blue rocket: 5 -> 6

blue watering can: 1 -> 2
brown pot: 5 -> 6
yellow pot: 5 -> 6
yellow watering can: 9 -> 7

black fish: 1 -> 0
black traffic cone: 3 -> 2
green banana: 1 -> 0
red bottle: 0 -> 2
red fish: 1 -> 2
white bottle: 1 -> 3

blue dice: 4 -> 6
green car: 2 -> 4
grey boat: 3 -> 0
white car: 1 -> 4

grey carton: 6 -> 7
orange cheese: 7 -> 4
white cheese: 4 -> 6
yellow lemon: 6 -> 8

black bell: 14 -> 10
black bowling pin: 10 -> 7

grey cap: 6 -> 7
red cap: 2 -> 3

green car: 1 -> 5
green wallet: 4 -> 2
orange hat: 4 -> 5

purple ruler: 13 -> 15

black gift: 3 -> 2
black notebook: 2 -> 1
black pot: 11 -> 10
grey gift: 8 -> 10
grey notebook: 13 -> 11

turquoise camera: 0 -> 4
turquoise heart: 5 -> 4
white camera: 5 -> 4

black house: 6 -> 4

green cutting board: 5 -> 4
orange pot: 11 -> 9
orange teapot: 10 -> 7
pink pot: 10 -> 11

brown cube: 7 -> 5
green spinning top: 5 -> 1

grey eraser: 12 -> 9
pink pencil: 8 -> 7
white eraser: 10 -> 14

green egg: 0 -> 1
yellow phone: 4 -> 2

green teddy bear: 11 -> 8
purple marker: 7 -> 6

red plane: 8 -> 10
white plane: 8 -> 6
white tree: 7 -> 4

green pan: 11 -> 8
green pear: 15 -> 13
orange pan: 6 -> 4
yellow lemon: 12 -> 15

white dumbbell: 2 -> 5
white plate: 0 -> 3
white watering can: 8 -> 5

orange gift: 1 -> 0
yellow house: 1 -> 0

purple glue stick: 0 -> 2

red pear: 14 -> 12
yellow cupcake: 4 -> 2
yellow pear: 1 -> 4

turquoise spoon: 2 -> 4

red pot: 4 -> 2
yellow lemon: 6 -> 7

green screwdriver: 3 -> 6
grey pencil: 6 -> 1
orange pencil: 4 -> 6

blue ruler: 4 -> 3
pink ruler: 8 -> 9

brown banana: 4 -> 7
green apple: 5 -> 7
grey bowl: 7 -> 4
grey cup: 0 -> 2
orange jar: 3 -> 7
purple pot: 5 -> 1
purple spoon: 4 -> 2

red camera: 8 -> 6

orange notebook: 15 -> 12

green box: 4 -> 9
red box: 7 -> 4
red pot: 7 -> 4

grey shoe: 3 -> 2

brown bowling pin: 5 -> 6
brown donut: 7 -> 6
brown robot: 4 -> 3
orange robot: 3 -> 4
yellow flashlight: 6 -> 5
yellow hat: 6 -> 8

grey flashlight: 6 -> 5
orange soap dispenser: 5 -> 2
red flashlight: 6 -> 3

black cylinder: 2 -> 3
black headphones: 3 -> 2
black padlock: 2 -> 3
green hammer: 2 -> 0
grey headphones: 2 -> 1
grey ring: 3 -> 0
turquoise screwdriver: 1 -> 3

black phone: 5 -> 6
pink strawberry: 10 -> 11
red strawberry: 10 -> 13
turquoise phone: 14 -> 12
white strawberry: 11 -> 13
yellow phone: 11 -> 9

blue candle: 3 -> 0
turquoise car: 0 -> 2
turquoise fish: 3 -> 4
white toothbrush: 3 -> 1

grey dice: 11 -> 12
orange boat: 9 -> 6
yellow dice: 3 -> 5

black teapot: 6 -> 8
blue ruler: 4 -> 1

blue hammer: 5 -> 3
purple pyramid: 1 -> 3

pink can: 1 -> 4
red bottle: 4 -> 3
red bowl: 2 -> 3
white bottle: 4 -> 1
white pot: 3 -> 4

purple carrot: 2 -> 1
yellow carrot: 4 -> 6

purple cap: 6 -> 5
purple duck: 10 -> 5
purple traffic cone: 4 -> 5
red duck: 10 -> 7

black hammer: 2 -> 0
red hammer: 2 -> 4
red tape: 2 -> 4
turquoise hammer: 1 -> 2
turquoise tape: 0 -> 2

§ **Exercise requirements**:
Your answer must be an exact copy of all the entries.

§ **Task answer**:
blue rocket: 5 -> 6

blue watering can: 1 -> 2
brown pot: 5 -> 6
yellow pot: 5 -> 6
yellow watering can: 9 -> 7

black fish: 1 -> 0
black traffic cone: 3 -> 2
green banana: 1 -> 0
red bottle: 0 -> 2
red fish: 1 -> 2
white bottle: 1 -> 3

blue dice: 4 -> 6
green car: 2 -> 4
grey boat: 3 -> 0
white car: 1 -> 4

grey carton: 6 -> 7
orange cheese: 7 -> 4
white cheese: 4 -> 6
yellow lemon: 6 -> 8

black bell: 14 -> 10
black bowling pin: 10 -> 7

grey cap: 6 -> 7
red cap: 2 -> 3

green car: 1 -> 5
green wallet: 4 -> 2
orange hat: 4 -> 5

purple ruler: 13 -> 15

black gift: 3 -> 2
black notebook: 2 -> 1
black pot: 11 -> 10
grey gift: 8 -> 10
grey notebook: 13 -> 11

turquoise camera: 0 -> 4
turquoise heart: 5 -> 4
white camera: 5 -> 4

black house: 6 -> 4

green cutting board: 5 -> 4
orange pot: 11 -> 9
orange teapot: 10 -> 7
pink pot: 10 -> 11

brown cube: 7 -> 5
green spinning top: 5 -> 1

grey eraser: 12 -> 9
pink pencil: 8 -> 7
white eraser: 10 -> 14

green egg: 0 -> 1
yellow phone: 4 -> 2

green teddy bear: 11 -> 8
purple marker: 7 -> 6

red plane: 8 -> 10
white plane: 8 -> 6
white tree: 7 -> 4

green pan: 11 -> 8
green pear: 15 -> 13
orange pan: 6 -> 4
yellow lemon: 12 -> 15

white dumbbell: 2 -> 5
white plate: 0 -> 3
white watering can: 8 -> 5

orange gift: 1 -> 0
yellow house: 1 -> 0

purple glue stick: 0 -> 2

red pear: 14 -> 12
yellow cupcake: 4 -> 2
yellow pear: 1 -> 4

turquoise spoon: 2 -> 4

red pot: 4 -> 2
yellow lemon: 6 -> 7

green screwdriver: 3 -> 6
grey pencil: 6 -> 1
orange pencil: 4 -> 6

blue ruler: 4 -> 3
pink ruler: 8 -> 9

brown banana: 4 -> 7
green apple: 5 -> 7
grey bowl: 7 -> 4
grey cup: 0 -> 2
orange jar: 3 -> 7
purple pot: 5 -> 1
purple spoon: 4 -> 2

red camera: 8 -> 6

orange notebook: 15 -> 12

green box: 4 -> 9
red box: 7 -> 4
red pot: 7 -> 4

grey shoe: 3 -> 2

brown bowling pin: 5 -> 6
brown donut: 7 -> 6
brown robot: 4 -> 3
orange robot: 3 -> 4
yellow flashlight: 6 -> 5
yellow hat: 6 -> 8

grey flashlight: 6 -> 5
orange soap dispenser: 5 -> 2
red flashlight: 6 -> 3

black cylinder: 2 -> 3
black headphones: 3 -> 2
black padlock: 2 -> 3
green hammer: 2 -> 0
grey headphones: 2 -> 1
grey ring: 3 -> 0
turquoise screwdriver: 1 -> 3

black phone: 5 -> 6
pink strawberry: 10 -> 11
red strawberry: 10 -> 13
turquoise phone: 14 -> 12
white strawberry: 11 -> 13
yellow phone: 11 -> 9

blue candle: 3 -> 0
turquoise car: 0 -> 2
turquoise fish: 3 -> 4
white toothbrush: 3 -> 1

grey dice: 11 -> 12
orange boat: 9 -> 6
yellow dice: 3 -> 5

black teapot: 6 -> 8
blue ruler: 4 -> 1

blue hammer: 5 -> 3
purple pyramid: 1 -> 3

pink can: 1 -> 4
red bottle: 4 -> 3
red bowl: 2 -> 3
white bottle: 4 -> 1
white pot: 3 -> 4

purple carrot: 2 -> 1
yellow carrot: 4 -> 6

purple cap: 6 -> 5
purple duck: 10 -> 5
purple traffic cone: 4 -> 5
red duck: 10 -> 7

black hammer: 2 -> 0
red hammer: 2 -> 4
red tape: 2 -> 4
turquoise hammer: 1 -> 2
turquoise tape: 0 -> 2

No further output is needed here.